◆ TASK DESCRIPTION ◆
Locate each line in the records that contains the string "kern", treating uppercase and lowercase letters as different, and copy every such line in full.
start INFORMATION PROVIDED
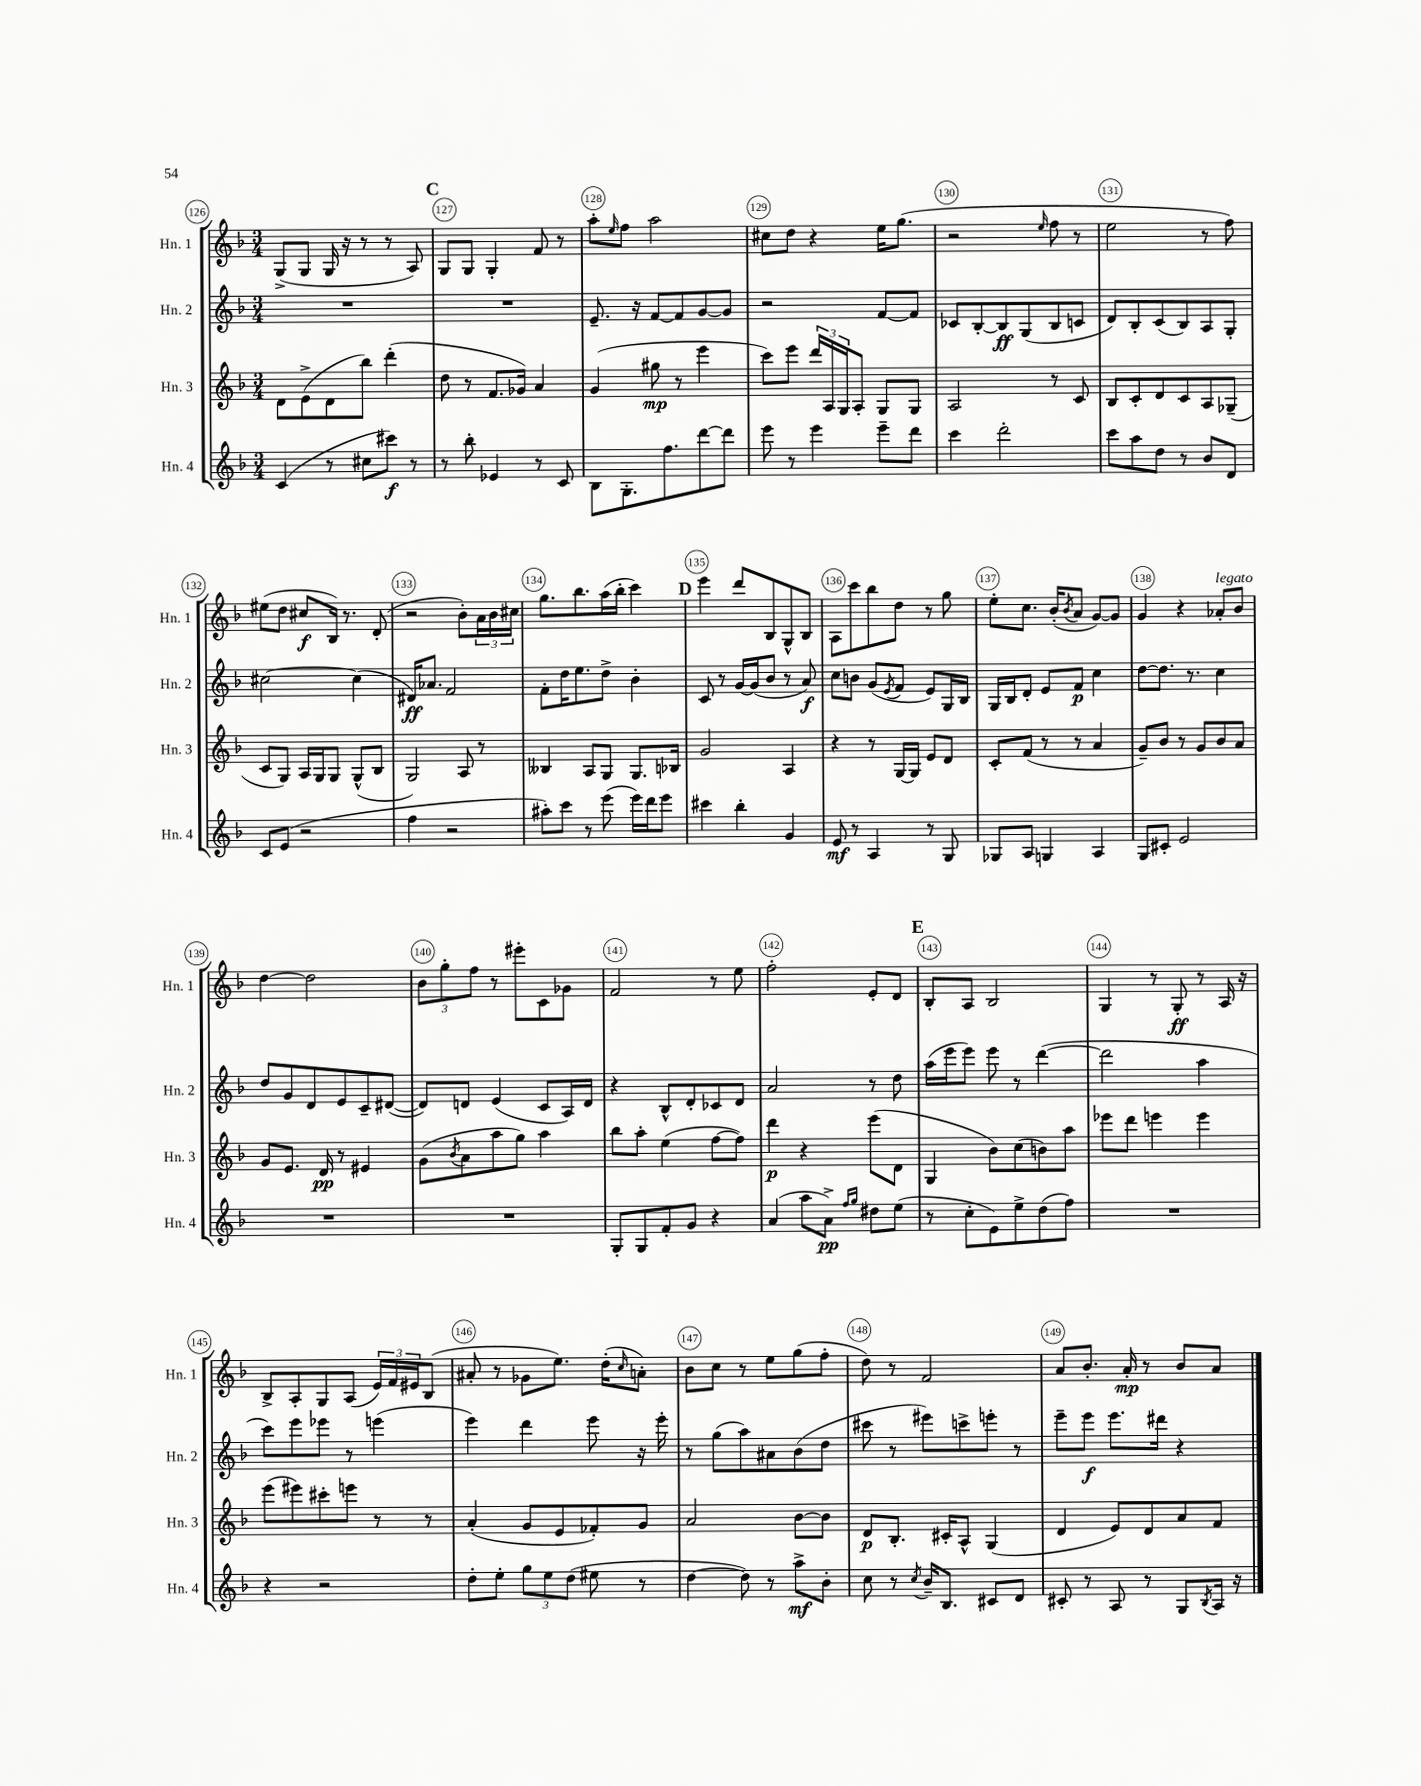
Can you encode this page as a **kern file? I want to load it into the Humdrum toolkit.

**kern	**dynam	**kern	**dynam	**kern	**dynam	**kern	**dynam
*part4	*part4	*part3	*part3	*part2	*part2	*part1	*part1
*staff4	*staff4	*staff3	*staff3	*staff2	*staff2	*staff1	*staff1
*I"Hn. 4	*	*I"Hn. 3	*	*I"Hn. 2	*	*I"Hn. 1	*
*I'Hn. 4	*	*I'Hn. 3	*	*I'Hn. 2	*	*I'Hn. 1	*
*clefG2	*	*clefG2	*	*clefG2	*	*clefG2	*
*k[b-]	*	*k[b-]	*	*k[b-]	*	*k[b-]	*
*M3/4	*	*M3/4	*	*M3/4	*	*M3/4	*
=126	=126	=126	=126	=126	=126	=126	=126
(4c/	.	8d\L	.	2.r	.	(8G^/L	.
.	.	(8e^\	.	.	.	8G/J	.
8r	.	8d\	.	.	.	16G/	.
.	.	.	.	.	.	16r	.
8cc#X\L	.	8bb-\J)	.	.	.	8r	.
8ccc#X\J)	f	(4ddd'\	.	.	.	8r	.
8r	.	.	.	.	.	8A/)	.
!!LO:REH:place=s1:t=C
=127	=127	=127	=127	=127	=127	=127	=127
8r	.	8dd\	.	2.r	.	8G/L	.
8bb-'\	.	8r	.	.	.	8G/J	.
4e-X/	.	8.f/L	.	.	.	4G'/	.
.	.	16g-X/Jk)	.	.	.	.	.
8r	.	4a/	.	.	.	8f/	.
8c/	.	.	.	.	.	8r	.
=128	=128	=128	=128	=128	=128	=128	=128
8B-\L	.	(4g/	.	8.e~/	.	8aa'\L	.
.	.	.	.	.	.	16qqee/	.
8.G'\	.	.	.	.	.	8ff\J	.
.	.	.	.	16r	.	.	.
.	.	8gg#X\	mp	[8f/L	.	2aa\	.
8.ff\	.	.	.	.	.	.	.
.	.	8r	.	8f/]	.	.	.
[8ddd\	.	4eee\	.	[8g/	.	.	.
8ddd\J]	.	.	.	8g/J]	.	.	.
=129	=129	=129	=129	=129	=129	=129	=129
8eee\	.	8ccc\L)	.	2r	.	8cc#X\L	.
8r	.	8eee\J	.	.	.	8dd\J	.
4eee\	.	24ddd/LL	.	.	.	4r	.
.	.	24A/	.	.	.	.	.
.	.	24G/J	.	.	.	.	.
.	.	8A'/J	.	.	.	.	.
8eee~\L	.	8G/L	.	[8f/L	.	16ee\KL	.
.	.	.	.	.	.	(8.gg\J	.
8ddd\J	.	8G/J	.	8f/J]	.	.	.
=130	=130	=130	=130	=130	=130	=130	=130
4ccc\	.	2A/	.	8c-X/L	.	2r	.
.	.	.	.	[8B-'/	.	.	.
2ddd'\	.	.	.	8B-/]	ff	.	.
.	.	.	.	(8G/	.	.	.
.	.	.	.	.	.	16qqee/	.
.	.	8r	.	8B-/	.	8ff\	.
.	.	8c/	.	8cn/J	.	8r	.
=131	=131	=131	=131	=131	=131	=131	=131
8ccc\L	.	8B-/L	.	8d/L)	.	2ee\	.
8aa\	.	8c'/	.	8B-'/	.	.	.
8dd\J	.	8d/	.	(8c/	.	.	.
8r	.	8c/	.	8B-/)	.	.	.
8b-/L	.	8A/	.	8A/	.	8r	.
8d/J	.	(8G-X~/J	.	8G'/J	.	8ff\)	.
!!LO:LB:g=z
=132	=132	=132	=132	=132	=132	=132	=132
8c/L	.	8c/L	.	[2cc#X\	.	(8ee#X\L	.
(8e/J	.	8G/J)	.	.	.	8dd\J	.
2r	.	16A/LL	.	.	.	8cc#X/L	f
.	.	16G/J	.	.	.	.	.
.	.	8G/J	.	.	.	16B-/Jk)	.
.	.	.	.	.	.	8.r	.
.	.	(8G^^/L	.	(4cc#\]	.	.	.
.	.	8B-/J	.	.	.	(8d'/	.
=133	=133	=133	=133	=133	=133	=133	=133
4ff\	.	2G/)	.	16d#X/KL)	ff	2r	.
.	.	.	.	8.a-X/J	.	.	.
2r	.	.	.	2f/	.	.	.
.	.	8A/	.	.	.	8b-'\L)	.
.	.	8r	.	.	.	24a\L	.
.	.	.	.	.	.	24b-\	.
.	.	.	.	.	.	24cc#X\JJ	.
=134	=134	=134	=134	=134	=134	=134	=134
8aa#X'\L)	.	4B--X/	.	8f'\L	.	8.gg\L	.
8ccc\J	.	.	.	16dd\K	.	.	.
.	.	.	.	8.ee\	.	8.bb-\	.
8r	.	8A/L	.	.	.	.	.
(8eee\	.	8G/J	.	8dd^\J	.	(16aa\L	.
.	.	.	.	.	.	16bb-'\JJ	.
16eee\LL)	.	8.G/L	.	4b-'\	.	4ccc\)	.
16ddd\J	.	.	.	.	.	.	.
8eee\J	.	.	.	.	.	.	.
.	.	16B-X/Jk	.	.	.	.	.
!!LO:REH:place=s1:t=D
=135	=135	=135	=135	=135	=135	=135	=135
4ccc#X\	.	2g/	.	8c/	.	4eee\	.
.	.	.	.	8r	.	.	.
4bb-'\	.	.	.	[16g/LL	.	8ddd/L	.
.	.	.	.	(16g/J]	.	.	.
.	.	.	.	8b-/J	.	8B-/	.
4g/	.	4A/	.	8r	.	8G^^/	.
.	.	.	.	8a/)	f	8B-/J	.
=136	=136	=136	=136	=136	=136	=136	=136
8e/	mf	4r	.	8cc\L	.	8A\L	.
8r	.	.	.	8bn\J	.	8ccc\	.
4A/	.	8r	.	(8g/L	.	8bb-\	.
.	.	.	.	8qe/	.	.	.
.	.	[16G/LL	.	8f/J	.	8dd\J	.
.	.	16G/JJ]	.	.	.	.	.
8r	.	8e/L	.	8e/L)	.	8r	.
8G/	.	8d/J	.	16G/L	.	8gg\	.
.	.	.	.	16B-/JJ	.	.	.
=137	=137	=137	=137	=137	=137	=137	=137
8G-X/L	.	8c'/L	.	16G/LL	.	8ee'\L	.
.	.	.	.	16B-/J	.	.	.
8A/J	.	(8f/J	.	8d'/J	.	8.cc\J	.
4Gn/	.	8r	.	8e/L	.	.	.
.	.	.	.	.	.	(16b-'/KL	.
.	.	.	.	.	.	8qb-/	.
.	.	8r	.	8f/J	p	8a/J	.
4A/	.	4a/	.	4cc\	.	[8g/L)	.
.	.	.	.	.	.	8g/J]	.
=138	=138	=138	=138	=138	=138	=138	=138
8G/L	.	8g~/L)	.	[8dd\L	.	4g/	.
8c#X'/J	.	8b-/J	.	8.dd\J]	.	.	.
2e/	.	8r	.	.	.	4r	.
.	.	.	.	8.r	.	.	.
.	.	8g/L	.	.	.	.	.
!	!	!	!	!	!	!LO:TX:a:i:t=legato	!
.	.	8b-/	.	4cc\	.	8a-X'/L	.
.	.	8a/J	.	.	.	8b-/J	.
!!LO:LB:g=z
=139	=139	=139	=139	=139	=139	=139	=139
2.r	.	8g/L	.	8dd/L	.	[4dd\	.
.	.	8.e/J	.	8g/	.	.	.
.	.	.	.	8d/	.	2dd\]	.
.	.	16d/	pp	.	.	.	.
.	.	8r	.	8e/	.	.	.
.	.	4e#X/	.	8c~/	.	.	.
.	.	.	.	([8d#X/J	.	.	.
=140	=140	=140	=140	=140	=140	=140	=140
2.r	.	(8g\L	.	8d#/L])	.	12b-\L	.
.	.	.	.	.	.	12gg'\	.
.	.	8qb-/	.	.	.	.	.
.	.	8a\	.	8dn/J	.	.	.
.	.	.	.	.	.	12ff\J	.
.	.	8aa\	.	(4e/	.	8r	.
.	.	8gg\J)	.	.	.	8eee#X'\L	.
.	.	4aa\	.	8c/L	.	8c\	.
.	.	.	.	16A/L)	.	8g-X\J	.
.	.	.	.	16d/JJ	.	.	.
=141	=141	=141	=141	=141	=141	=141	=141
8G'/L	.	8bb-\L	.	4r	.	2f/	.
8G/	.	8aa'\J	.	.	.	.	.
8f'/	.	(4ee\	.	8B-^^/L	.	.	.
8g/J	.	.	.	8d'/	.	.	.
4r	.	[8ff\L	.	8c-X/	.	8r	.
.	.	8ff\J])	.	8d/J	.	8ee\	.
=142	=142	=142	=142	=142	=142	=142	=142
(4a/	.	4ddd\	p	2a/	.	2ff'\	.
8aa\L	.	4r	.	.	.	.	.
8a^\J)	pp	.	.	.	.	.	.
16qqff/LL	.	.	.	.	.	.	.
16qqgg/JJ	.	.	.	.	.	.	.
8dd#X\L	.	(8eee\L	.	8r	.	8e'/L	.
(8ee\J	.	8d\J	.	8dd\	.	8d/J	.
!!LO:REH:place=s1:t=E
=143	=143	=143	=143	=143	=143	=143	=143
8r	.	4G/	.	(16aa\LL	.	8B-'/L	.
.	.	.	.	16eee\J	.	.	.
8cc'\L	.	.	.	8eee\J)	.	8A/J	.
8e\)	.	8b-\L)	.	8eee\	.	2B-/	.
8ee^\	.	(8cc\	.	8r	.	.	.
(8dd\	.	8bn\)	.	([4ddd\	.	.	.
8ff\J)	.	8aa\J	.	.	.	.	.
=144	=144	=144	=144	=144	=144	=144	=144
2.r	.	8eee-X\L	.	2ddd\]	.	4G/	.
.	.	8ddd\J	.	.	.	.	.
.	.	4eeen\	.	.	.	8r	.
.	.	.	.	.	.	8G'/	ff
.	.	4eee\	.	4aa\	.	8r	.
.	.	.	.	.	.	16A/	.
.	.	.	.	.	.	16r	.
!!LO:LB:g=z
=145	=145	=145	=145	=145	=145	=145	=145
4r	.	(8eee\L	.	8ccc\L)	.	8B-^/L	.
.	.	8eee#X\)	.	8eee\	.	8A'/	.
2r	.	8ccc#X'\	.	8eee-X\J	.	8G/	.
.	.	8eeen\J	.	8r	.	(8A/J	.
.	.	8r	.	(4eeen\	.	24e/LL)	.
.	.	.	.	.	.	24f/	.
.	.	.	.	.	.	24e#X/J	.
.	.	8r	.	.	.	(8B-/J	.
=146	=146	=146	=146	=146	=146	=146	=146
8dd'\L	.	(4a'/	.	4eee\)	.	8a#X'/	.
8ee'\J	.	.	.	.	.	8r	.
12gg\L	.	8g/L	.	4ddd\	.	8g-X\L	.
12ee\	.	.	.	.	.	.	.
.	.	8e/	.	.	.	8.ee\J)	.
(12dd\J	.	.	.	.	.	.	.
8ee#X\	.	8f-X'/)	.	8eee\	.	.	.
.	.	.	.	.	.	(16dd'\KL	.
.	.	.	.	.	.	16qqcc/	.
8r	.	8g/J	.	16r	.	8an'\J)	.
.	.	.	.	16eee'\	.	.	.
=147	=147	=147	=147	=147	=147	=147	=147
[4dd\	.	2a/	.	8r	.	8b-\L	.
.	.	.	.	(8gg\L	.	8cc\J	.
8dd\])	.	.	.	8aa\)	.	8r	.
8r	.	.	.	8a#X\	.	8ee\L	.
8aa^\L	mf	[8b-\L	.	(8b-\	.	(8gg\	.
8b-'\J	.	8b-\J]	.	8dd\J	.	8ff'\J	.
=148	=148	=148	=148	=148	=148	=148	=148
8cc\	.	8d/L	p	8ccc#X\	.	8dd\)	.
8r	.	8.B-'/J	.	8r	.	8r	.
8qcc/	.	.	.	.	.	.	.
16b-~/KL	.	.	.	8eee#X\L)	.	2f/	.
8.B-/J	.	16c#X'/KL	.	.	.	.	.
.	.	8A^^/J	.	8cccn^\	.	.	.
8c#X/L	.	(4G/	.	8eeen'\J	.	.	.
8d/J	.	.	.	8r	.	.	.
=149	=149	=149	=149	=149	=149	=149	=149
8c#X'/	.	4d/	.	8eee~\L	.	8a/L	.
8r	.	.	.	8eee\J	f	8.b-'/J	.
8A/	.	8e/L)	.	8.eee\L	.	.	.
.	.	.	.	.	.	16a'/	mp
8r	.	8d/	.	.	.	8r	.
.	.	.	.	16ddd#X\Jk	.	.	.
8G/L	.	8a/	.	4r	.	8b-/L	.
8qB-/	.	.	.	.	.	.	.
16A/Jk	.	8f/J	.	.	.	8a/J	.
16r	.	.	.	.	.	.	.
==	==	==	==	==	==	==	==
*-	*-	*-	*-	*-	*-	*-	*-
end INFORMATION PROVIDED
◆ WRITTEN SOLUTION ◆
Can you encode this page as a **kern file? I want to load it into the Humdrum toolkit.
**kern	**dynam	**kern	**dynam	**kern	**dynam	**kern	**dynam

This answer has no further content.